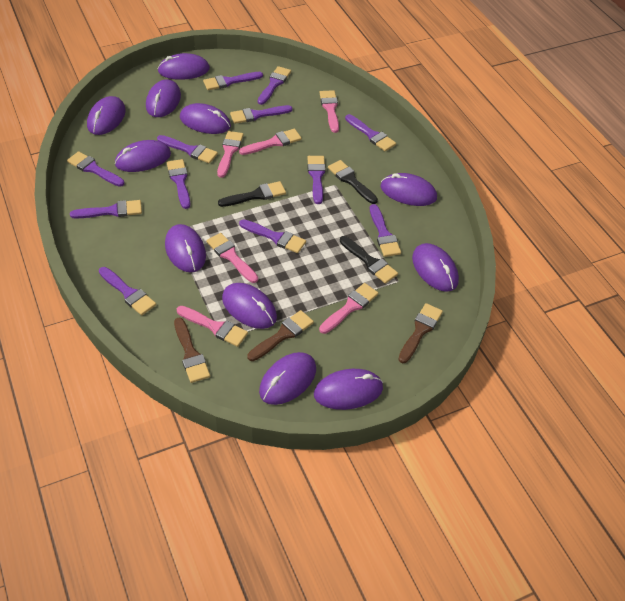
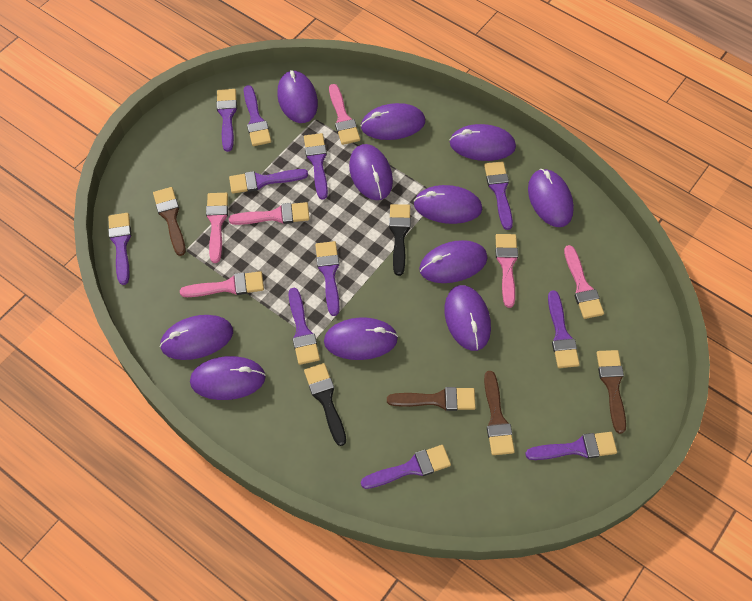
black brush: 3 -> 2
brown brush: 3 -> 4
purple brush: 12 -> 11

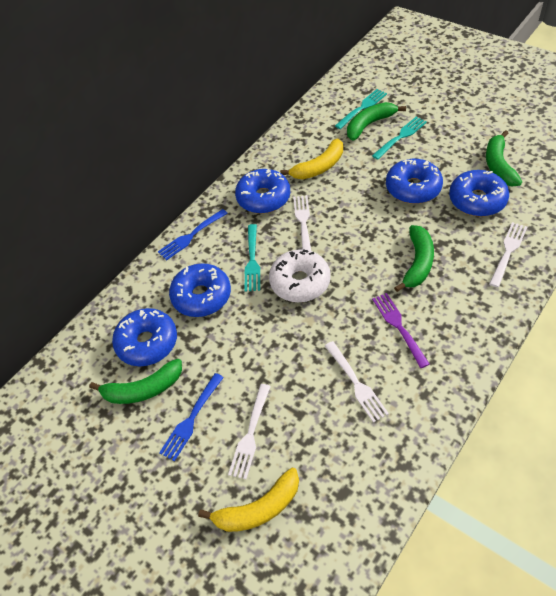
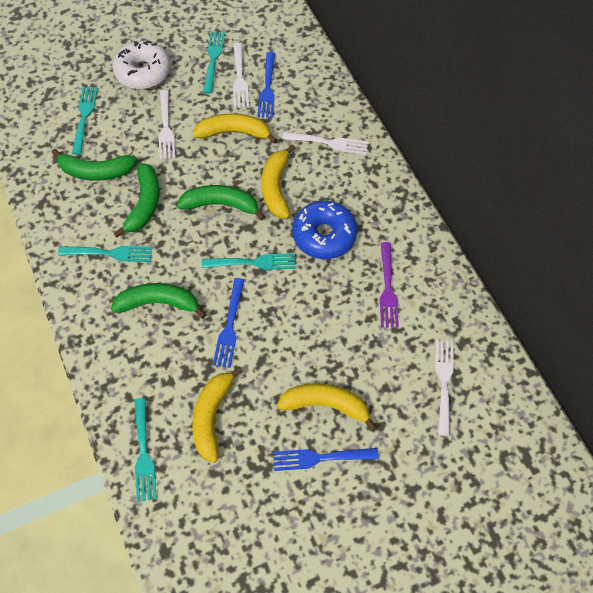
blue donut: 5 -> 1
blue fork: 2 -> 3
turquoise fork: 3 -> 5
yellow banana: 2 -> 4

+-------+

▸ Task item
Please filter the listing down to lines that include the word "brush".

▸ Exercise response
black brush: 3 -> 2
brown brush: 3 -> 4
purple brush: 12 -> 11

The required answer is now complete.